» Source data
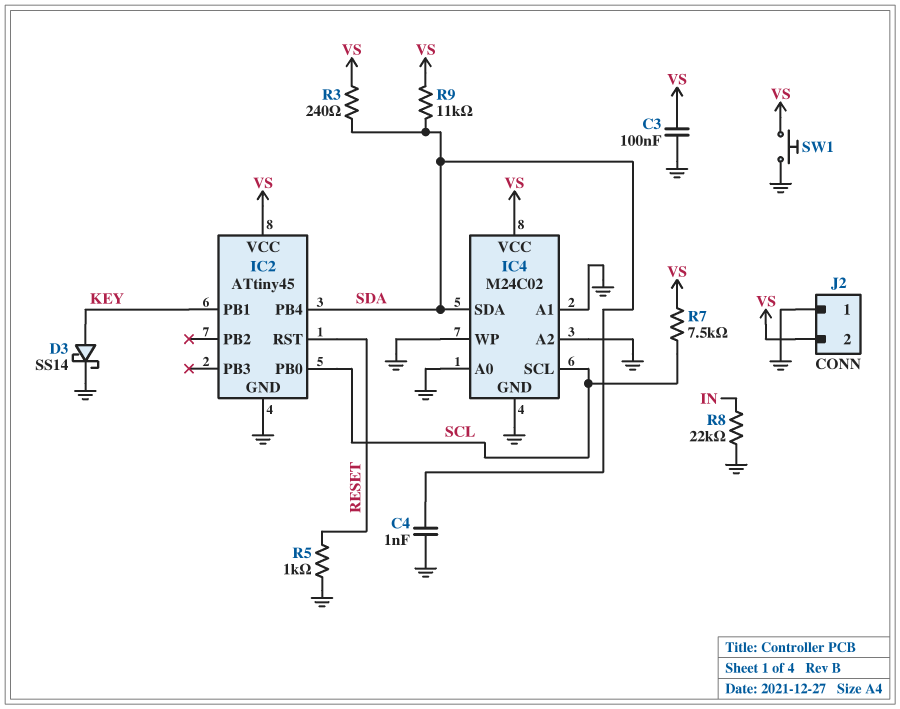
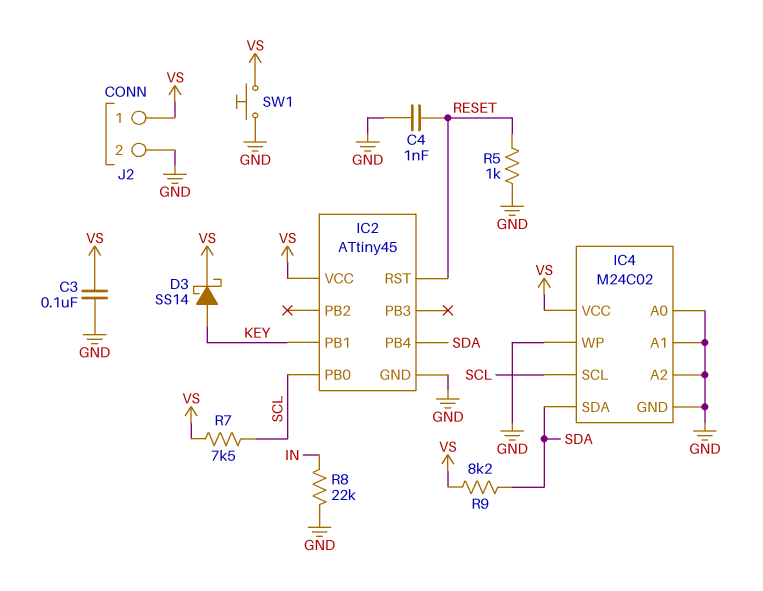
C4: 1nF (GND, SDA) -> 1nF (GND, RESET)
D3: schottky SS14 (A KEY, K GND) -> schottky SS14 (A KEY, K VS)
J2 pin 1: GND -> VS
J2 pin 2: VS -> GND
R3: 240 (SDA, VS) -> none
R9: 11k (SDA, VS) -> 8.2k (SDA, VS)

» Work to be completed
The answer must be the full listing above, copied exactly, with no pictures in it.

» Response to the exercise
C4: 1nF (GND, SDA) -> 1nF (GND, RESET)
D3: schottky SS14 (A KEY, K GND) -> schottky SS14 (A KEY, K VS)
J2 pin 1: GND -> VS
J2 pin 2: VS -> GND
R3: 240 (SDA, VS) -> none
R9: 11k (SDA, VS) -> 8.2k (SDA, VS)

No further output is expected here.